▸ **Objective**
Read the data and repeat it in full, exactly.

--- Start of Supplied data ---

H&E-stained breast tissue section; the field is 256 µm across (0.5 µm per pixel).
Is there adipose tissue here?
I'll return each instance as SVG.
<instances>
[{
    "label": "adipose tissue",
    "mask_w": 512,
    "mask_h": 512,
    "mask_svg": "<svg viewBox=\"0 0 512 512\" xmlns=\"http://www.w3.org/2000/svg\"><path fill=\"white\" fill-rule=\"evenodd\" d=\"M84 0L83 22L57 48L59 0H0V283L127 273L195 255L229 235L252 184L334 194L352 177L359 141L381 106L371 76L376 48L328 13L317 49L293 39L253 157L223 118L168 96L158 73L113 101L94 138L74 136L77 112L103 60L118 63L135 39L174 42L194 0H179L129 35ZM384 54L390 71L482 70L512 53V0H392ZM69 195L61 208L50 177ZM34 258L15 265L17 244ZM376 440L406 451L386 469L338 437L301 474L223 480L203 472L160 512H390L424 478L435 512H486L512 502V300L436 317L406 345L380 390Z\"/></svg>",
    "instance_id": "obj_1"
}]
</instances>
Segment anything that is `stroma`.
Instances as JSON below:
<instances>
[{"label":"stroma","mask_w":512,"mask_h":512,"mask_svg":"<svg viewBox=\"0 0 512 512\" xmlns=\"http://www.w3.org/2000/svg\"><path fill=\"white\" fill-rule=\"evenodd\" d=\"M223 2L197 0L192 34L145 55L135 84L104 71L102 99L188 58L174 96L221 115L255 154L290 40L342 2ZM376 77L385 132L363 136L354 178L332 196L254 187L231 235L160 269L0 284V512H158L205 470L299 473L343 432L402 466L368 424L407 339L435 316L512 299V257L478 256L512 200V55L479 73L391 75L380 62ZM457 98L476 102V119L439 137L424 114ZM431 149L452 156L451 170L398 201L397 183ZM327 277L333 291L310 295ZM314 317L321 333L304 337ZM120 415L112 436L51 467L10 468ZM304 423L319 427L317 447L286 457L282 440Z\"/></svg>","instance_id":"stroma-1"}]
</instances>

--- End of Supplied data ---

▸ **Answer to this task**
H&E-stained breast tissue section; the field is 256 µm across (0.5 µm per pixel).
Is there adipose tissue here?
I'll return each instance as SVG.
<instances>
[{
    "label": "adipose tissue",
    "mask_w": 512,
    "mask_h": 512,
    "mask_svg": "<svg viewBox=\"0 0 512 512\" xmlns=\"http://www.w3.org/2000/svg\"><path fill=\"white\" fill-rule=\"evenodd\" d=\"M84 0L83 22L57 48L59 0H0V283L127 273L195 255L229 235L252 184L334 194L352 177L359 141L381 106L371 76L376 48L328 13L317 49L293 39L253 157L223 118L168 96L158 73L113 101L94 138L74 136L77 112L103 60L118 63L135 39L174 42L194 0H179L129 35ZM384 54L390 71L482 70L512 53V0H392ZM69 195L61 208L50 177ZM34 258L15 265L17 244ZM376 440L406 451L386 469L338 437L301 474L223 480L203 472L160 512H390L424 478L435 512H486L512 502V300L436 317L406 345L380 390Z\"/></svg>",
    "instance_id": "obj_1"
}]
</instances>
Segment anything that is `stroma`.
Instances as JSON below:
<instances>
[{"label":"stroma","mask_w":512,"mask_h":512,"mask_svg":"<svg viewBox=\"0 0 512 512\" xmlns=\"http://www.w3.org/2000/svg\"><path fill=\"white\" fill-rule=\"evenodd\" d=\"M223 2L197 0L192 34L145 55L135 84L104 71L102 99L188 58L174 96L221 115L255 154L290 40L342 2ZM376 77L385 132L363 136L354 178L332 196L254 187L231 235L160 269L0 284V512H158L205 470L299 473L343 432L402 466L368 424L407 339L435 316L512 299V257L478 256L512 200V55L479 73L391 75L380 62ZM457 98L476 102V119L439 137L424 114ZM431 149L452 156L451 170L398 201L397 183ZM327 277L333 291L310 295ZM314 317L321 333L304 337ZM120 415L112 436L51 467L10 468ZM304 423L319 427L317 447L286 457L282 440Z\"/></svg>","instance_id":"stroma-1"}]
</instances>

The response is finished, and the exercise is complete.